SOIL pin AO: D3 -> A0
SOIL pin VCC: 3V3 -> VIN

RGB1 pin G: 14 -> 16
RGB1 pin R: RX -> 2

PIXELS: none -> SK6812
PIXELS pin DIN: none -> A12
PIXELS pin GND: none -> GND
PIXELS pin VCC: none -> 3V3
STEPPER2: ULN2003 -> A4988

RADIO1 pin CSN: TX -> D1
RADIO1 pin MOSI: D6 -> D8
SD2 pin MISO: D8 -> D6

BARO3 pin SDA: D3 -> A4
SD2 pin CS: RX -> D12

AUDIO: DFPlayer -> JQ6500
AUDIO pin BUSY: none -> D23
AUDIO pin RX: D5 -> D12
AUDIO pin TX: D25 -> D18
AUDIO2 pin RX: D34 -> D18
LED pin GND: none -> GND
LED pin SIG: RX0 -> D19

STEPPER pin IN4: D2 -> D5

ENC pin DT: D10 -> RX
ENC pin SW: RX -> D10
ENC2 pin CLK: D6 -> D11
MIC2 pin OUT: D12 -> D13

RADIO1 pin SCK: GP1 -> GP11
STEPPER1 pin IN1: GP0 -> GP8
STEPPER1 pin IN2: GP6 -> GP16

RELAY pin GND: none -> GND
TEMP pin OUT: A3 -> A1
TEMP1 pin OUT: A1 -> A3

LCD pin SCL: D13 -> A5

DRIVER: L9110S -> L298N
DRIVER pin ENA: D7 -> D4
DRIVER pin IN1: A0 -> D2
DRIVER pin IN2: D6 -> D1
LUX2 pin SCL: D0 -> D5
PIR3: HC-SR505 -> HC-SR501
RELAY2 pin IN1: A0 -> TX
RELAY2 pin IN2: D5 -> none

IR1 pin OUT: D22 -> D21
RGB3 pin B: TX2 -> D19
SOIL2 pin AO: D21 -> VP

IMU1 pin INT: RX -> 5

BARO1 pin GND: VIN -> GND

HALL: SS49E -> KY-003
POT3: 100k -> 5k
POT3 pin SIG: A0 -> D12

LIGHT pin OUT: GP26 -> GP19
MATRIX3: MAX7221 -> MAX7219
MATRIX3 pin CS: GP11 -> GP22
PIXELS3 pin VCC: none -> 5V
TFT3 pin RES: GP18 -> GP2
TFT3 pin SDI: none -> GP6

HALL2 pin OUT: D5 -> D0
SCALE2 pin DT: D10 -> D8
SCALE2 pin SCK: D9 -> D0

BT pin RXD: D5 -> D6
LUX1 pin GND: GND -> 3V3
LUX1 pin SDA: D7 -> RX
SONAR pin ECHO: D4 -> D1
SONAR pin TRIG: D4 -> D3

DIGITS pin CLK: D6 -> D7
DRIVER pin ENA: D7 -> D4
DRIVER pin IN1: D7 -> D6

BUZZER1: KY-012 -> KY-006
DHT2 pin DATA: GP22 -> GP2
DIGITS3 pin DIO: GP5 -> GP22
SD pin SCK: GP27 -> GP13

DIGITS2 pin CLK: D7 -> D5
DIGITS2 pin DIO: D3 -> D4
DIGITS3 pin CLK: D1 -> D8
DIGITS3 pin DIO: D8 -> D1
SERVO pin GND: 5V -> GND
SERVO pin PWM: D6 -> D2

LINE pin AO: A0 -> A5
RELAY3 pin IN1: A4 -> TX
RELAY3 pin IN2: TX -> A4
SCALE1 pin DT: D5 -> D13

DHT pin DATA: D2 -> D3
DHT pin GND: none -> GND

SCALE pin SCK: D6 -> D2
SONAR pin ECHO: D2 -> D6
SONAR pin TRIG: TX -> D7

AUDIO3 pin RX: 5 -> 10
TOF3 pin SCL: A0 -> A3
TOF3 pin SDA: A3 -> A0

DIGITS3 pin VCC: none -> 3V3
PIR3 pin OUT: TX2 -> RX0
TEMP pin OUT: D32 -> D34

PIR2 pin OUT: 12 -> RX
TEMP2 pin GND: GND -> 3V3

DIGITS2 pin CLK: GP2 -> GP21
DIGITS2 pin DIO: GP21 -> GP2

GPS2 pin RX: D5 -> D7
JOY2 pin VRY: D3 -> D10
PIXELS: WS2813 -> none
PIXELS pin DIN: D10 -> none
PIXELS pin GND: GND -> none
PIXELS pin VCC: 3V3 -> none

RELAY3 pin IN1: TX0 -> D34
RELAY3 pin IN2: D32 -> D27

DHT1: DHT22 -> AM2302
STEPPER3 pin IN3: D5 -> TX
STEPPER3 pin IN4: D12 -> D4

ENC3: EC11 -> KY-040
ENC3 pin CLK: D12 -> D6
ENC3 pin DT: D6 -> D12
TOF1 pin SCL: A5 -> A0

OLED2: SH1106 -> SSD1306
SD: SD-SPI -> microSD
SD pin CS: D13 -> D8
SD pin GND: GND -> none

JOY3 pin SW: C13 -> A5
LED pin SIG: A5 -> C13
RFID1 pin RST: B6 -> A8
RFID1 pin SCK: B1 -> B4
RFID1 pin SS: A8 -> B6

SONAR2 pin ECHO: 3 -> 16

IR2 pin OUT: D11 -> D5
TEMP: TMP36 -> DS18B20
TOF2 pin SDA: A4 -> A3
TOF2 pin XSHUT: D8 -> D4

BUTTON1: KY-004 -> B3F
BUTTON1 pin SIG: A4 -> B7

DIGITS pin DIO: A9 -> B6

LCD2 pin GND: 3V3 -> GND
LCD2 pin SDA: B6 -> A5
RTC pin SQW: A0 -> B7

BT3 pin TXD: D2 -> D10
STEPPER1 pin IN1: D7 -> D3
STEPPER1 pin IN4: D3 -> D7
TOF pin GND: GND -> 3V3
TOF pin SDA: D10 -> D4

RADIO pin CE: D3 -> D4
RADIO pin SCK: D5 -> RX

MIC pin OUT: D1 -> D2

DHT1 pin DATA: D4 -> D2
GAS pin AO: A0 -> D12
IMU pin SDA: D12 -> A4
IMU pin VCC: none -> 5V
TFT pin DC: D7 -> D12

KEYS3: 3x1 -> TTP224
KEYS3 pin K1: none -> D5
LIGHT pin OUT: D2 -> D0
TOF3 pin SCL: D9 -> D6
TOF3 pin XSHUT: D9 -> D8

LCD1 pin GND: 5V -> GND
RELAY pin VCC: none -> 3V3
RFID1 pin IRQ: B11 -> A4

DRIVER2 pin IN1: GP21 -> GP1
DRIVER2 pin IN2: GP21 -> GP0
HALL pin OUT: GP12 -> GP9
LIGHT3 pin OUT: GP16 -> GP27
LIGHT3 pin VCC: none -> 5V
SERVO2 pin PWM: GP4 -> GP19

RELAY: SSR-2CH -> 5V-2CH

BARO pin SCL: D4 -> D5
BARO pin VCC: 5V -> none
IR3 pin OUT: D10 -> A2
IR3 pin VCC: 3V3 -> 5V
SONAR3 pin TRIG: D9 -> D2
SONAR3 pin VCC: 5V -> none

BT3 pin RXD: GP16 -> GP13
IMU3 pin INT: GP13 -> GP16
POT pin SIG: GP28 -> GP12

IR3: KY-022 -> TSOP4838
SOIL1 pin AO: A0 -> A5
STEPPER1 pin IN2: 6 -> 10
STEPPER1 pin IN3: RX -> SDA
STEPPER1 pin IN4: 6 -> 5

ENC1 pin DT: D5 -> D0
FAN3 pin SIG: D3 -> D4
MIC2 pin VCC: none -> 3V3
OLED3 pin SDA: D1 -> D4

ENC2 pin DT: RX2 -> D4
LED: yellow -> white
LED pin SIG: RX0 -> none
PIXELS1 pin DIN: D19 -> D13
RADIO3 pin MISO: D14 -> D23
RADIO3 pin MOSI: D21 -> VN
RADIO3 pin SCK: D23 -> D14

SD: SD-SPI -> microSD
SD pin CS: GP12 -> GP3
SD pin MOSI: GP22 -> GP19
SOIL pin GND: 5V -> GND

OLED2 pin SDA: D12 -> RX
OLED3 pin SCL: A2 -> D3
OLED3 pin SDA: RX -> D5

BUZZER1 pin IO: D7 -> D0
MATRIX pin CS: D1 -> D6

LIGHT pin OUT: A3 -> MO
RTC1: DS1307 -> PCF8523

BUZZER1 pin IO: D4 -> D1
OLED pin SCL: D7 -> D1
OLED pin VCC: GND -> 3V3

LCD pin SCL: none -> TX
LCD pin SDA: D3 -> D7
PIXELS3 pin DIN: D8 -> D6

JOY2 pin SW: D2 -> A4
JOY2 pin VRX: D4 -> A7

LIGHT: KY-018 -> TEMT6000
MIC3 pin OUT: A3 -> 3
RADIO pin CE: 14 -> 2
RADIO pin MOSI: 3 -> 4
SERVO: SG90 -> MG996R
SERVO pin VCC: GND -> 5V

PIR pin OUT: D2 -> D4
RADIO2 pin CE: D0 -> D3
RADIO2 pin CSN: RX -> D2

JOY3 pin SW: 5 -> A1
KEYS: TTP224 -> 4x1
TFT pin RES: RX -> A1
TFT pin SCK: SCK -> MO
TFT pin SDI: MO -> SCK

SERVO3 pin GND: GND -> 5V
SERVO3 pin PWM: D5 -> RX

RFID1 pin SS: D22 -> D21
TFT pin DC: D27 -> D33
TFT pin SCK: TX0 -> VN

·····

Beginning with the line above that contains "BUZZER1 pin IO: D7 -> D0", copy each line exactly up to and including the line that contains "JOY2 pin SW: D2 -> A4", and go no further.

SOLUTION TO THE EXERCISE:
BUZZER1 pin IO: D7 -> D0
MATRIX pin CS: D1 -> D6

LIGHT pin OUT: A3 -> MO
RTC1: DS1307 -> PCF8523

BUZZER1 pin IO: D4 -> D1
OLED pin SCL: D7 -> D1
OLED pin VCC: GND -> 3V3

LCD pin SCL: none -> TX
LCD pin SDA: D3 -> D7
PIXELS3 pin DIN: D8 -> D6

JOY2 pin SW: D2 -> A4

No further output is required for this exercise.